(Items from a data source)
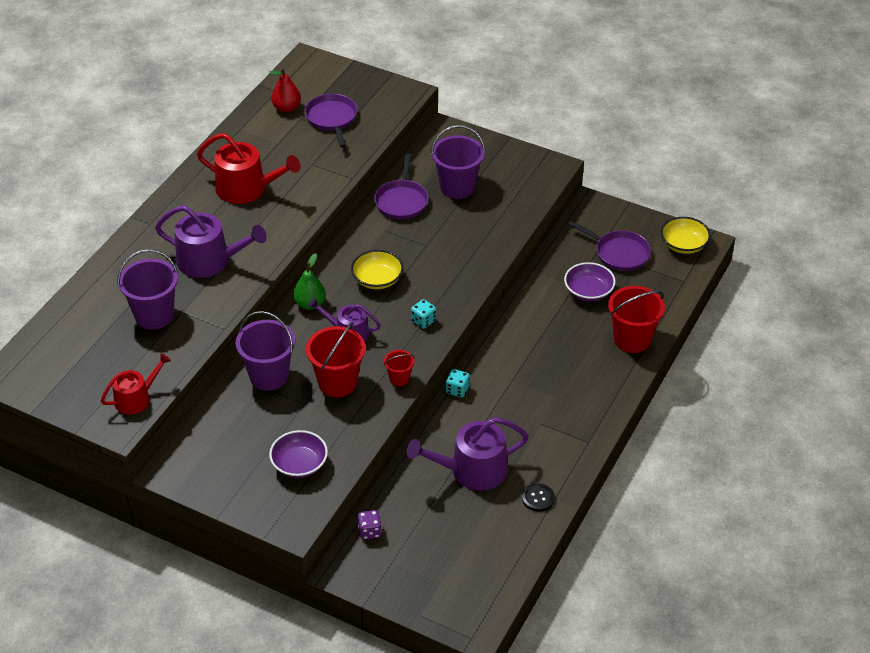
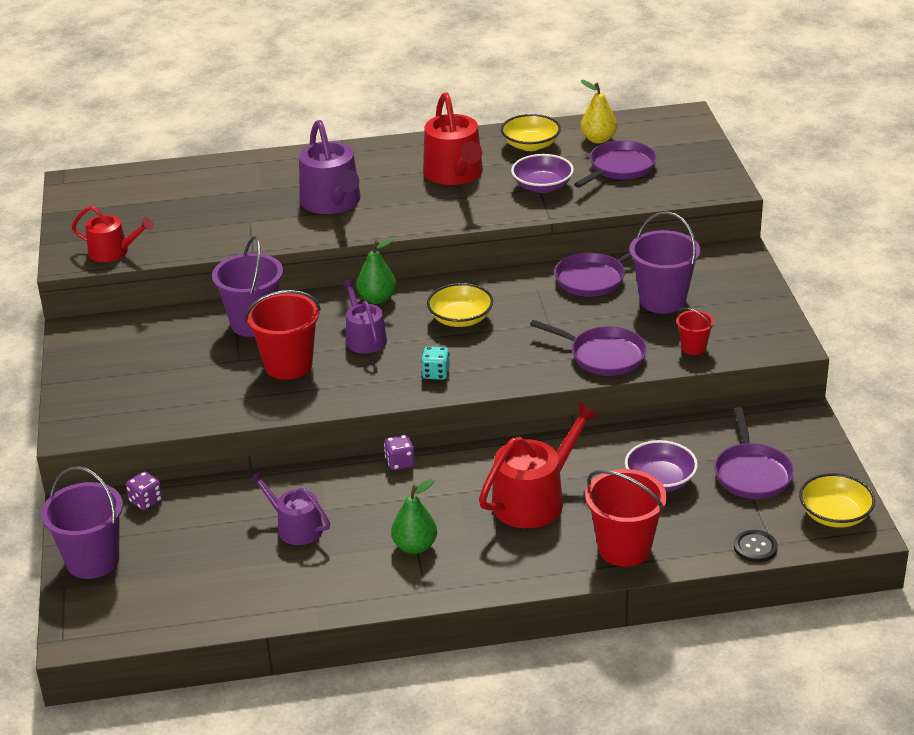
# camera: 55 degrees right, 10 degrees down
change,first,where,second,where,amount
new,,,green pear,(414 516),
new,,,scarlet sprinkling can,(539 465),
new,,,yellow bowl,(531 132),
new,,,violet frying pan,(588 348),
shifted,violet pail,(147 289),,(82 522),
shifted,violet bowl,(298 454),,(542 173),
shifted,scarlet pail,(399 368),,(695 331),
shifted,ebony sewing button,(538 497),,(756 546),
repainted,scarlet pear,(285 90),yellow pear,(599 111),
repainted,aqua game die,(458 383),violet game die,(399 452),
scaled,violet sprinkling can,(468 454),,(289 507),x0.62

• WHAT IS EXPECTED
Across the records above, how many lines hold the string "scarlet"? The number alone will do.

• RESULT OF THIS TASK
3